:: ASSIGNMENT ::
Among the entries below, only the lines starting at the one with "camera: 35 degrees left, 15 degrees up" and ending at the one with "(550, 167) = (397, 265): orange", both included, are to be printed exactly.

:: TASK INPUTS ::
=====

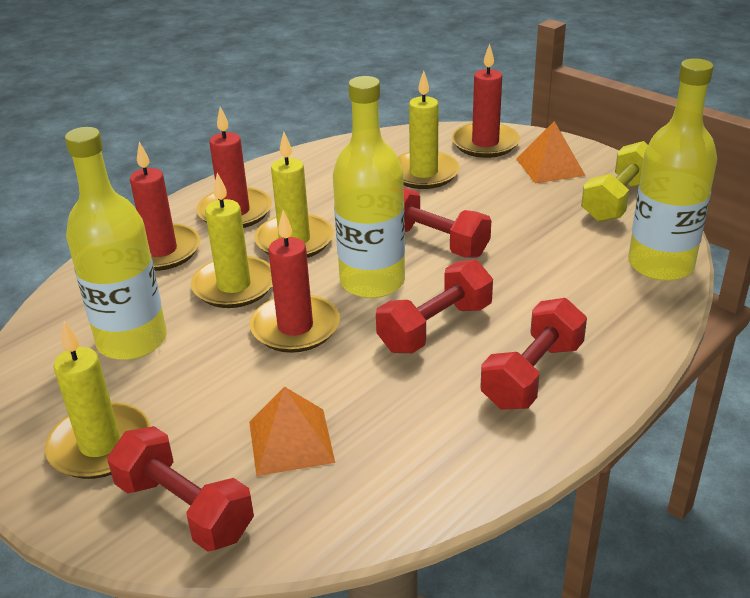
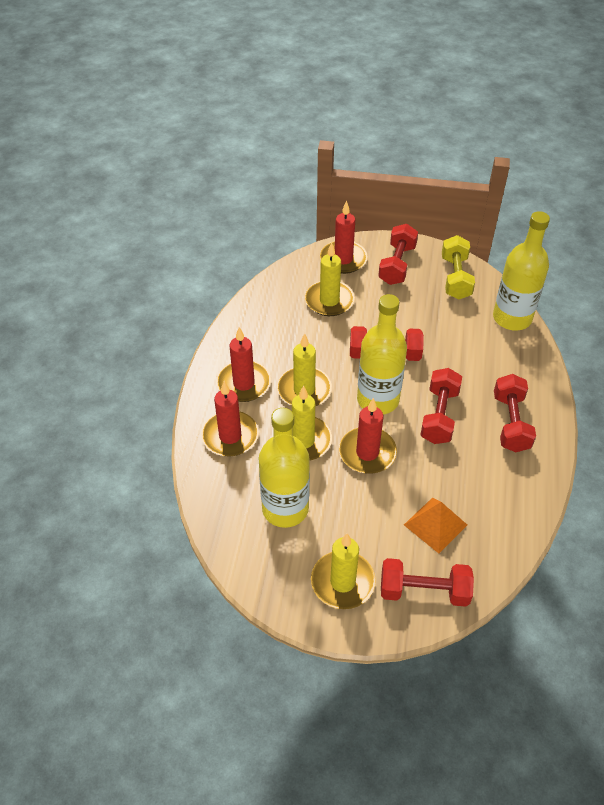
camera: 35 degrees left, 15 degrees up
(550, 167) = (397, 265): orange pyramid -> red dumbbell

=====

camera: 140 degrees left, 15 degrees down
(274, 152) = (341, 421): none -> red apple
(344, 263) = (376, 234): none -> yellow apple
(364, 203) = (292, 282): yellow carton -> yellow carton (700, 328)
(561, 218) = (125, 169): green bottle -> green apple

=====

:: THE ANSWER ::
camera: 35 degrees left, 15 degrees up
(550, 167) = (397, 265): orange pyramid -> red dumbbell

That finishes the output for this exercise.